* **DATA TO EXAMINE**:
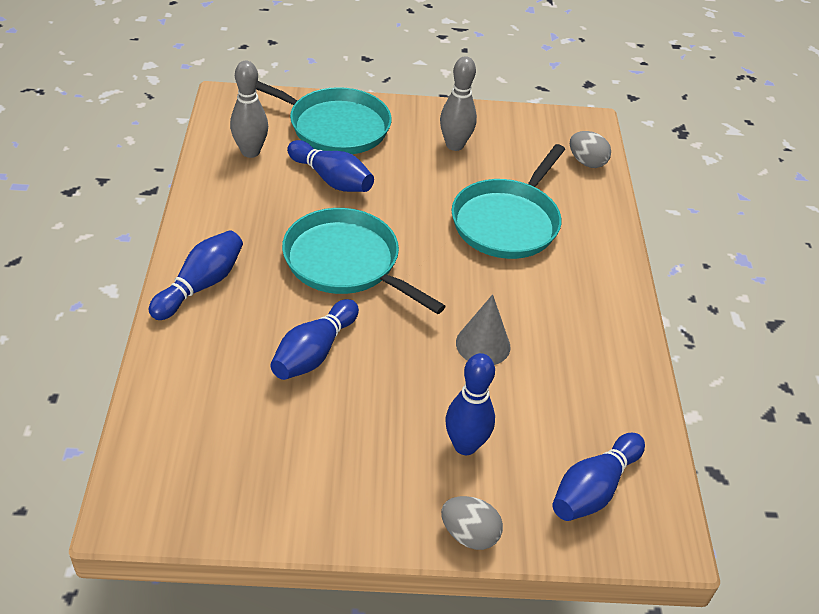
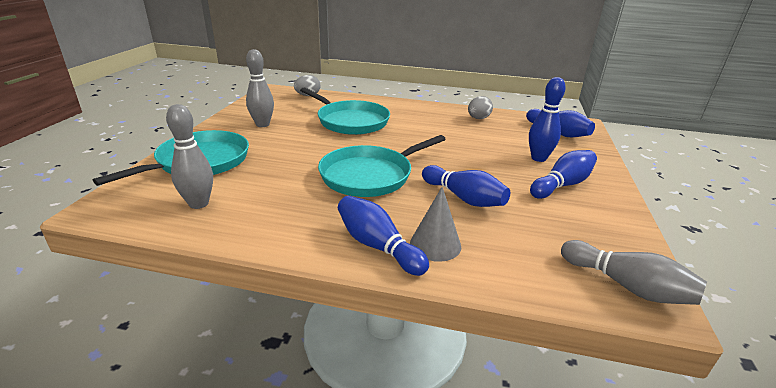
camera: 75 degrees left, 15 degrees down
blue bowling pin [287,140,374,192] -> blue bowling pin moved to [530,150,597,199]
grey egg [441,496,503,550] -> grey egg moved to [468,96,493,119]
grey cone [456,294,510,365] -> grey cone moved to [410,187,461,262]
none -> grey bowling pin [561,240,707,305]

* **WHAT IS EXPECTED**:
This exercise needs every line of the listing that contains the word "moved".

* **COMPLETED TASK**:
blue bowling pin [287,140,374,192] -> blue bowling pin moved to [530,150,597,199]
grey egg [441,496,503,550] -> grey egg moved to [468,96,493,119]
grey cone [456,294,510,365] -> grey cone moved to [410,187,461,262]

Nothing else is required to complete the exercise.